[Data records]
================

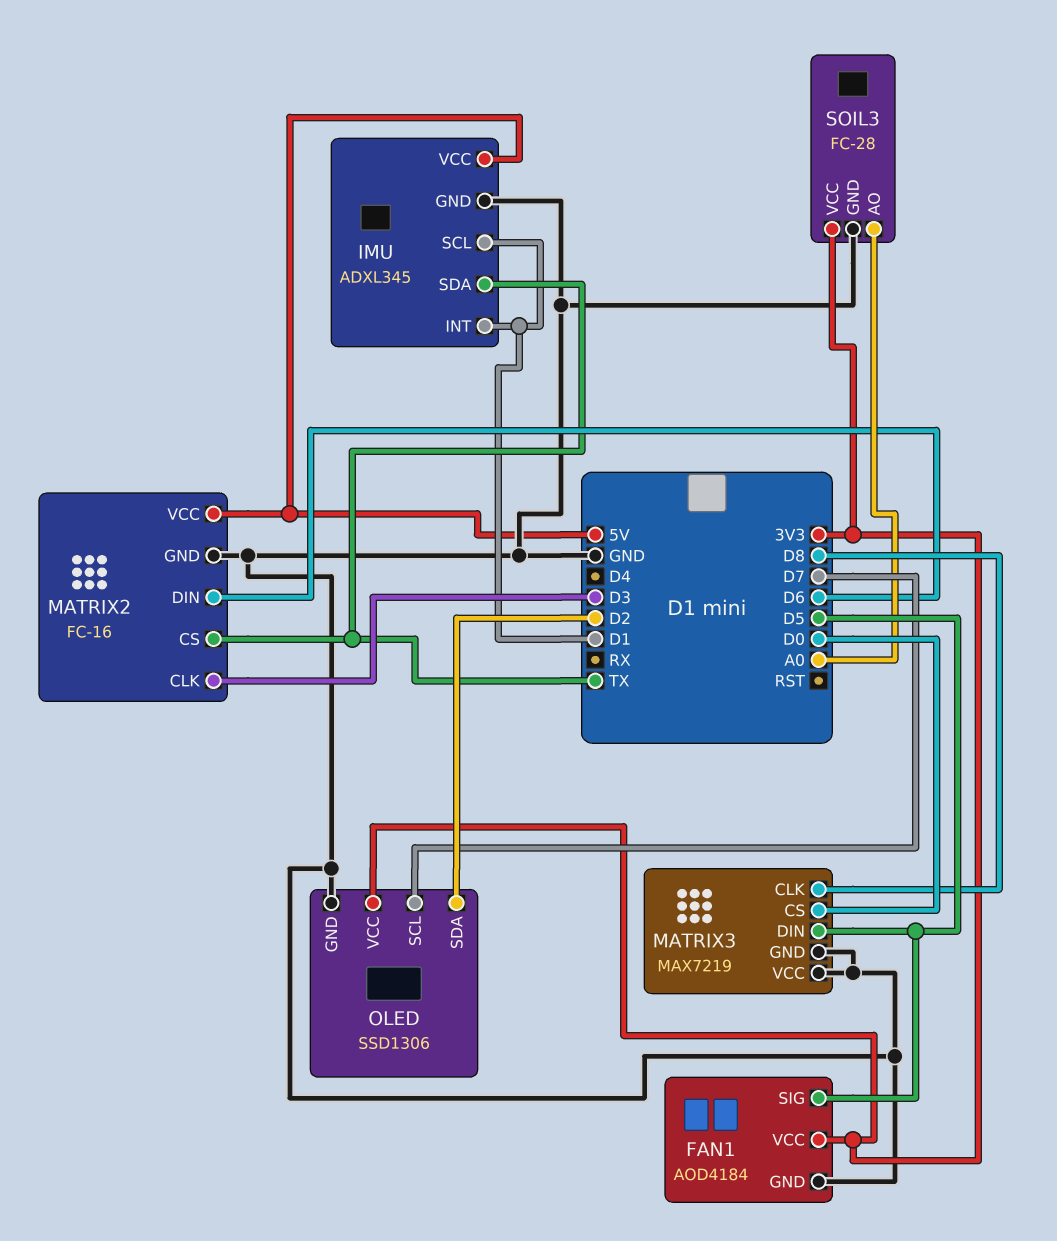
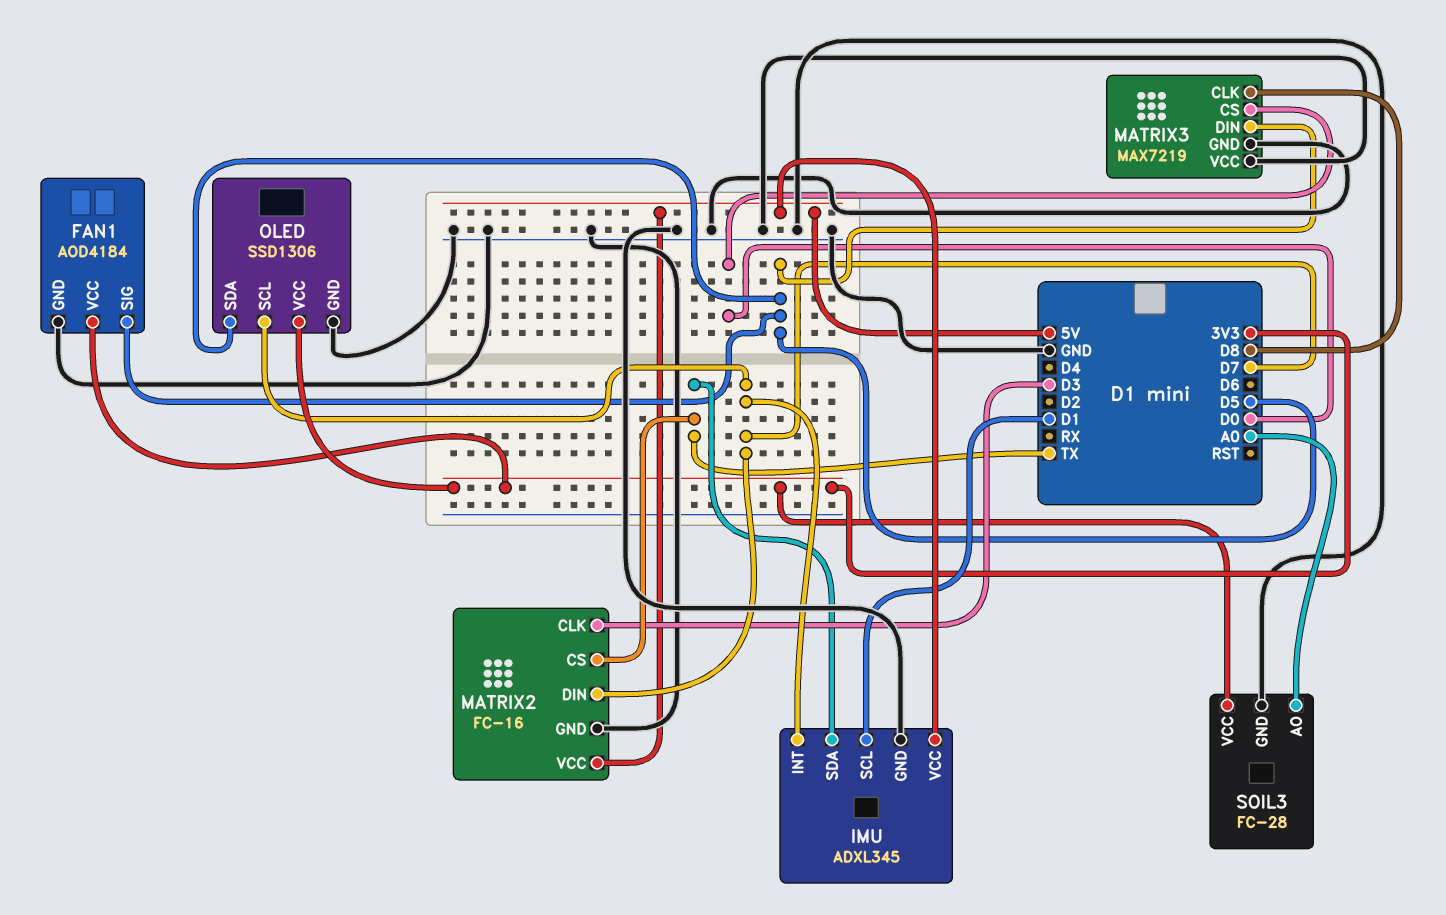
IMU pin INT: D1 -> D7
MATRIX2 pin DIN: D6 -> D7
OLED pin SDA: D2 -> D5

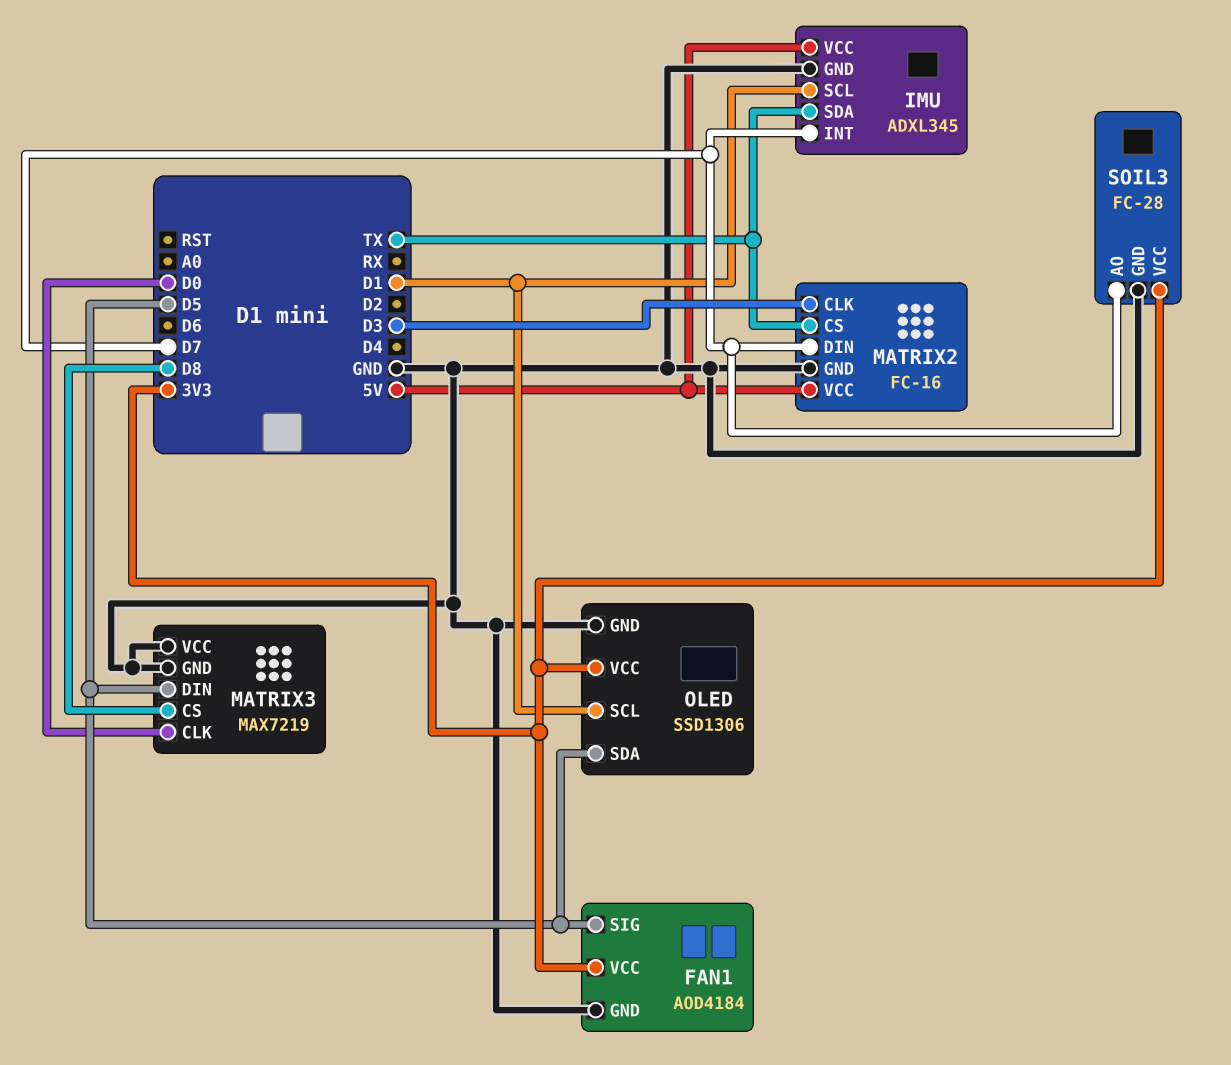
MATRIX3 pin CLK: D8 -> D0
MATRIX3 pin CS: D0 -> D8
OLED pin SCL: D7 -> D1
SOIL3 pin AO: A0 -> D7

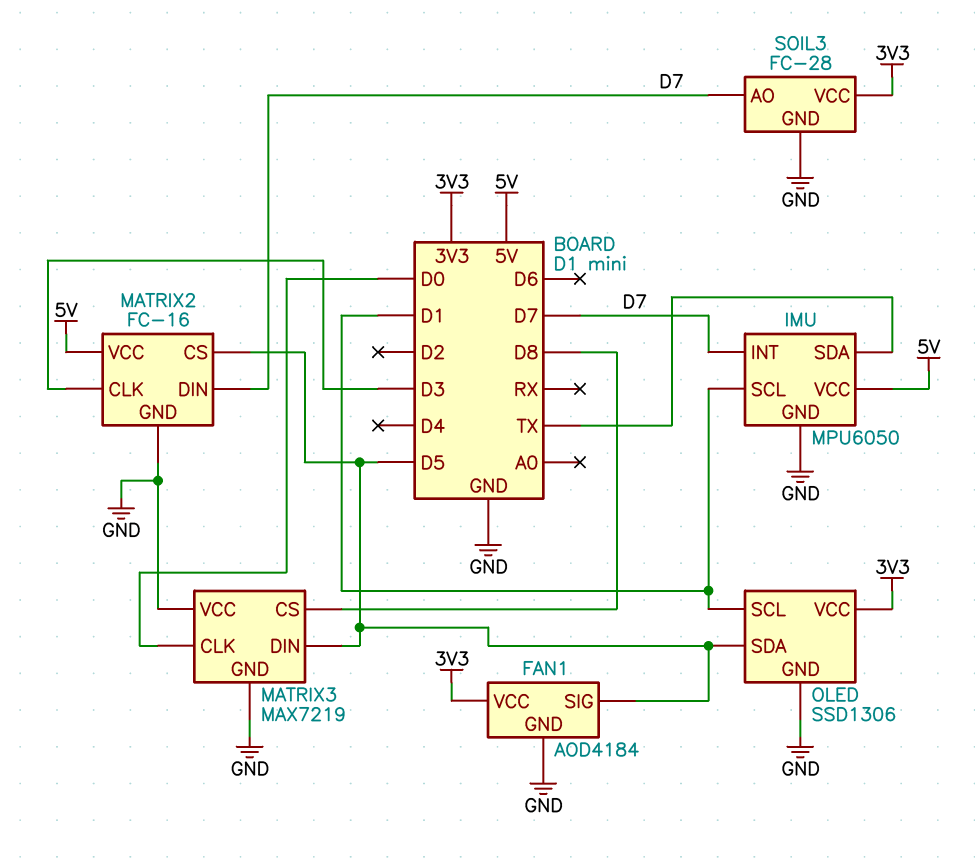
IMU: ADXL345 -> MPU6050
MATRIX2 pin CS: TX -> D5

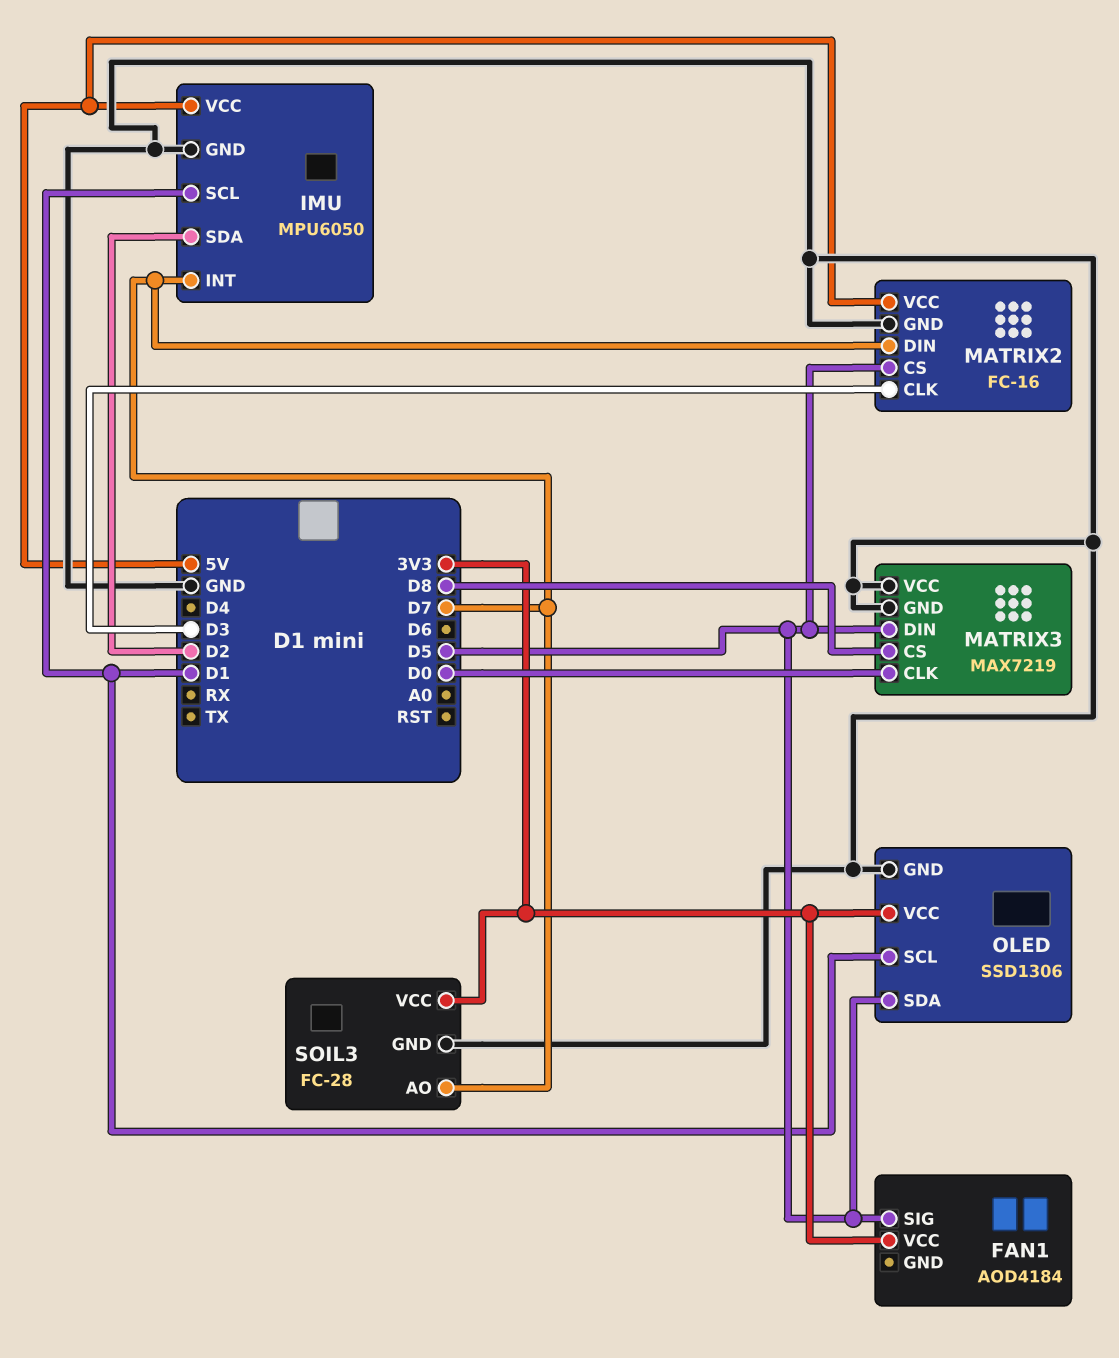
FAN1 pin GND: GND -> none
IMU pin SDA: TX -> D2

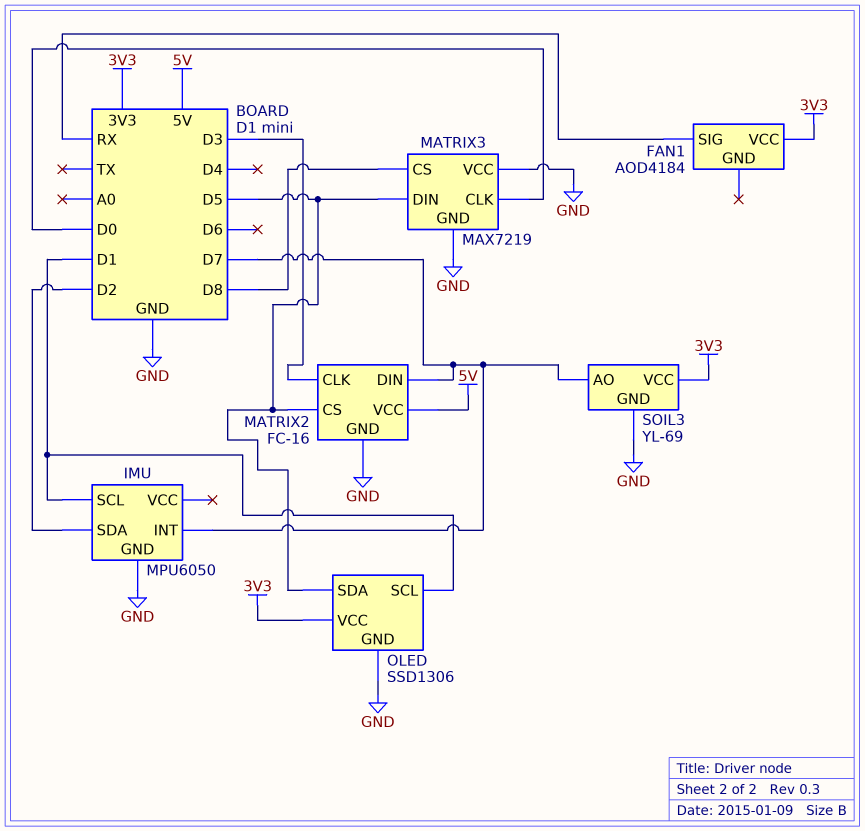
FAN1 pin SIG: D5 -> RX
IMU pin VCC: 5V -> none
SOIL3: FC-28 -> YL-69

================

_Exercise aim_
Retype each entry above character for character; pictures stay out.

_Solved exercise_
IMU pin INT: D1 -> D7
MATRIX2 pin DIN: D6 -> D7
OLED pin SDA: D2 -> D5

MATRIX3 pin CLK: D8 -> D0
MATRIX3 pin CS: D0 -> D8
OLED pin SCL: D7 -> D1
SOIL3 pin AO: A0 -> D7

IMU: ADXL345 -> MPU6050
MATRIX2 pin CS: TX -> D5

FAN1 pin GND: GND -> none
IMU pin SDA: TX -> D2

FAN1 pin SIG: D5 -> RX
IMU pin VCC: 5V -> none
SOIL3: FC-28 -> YL-69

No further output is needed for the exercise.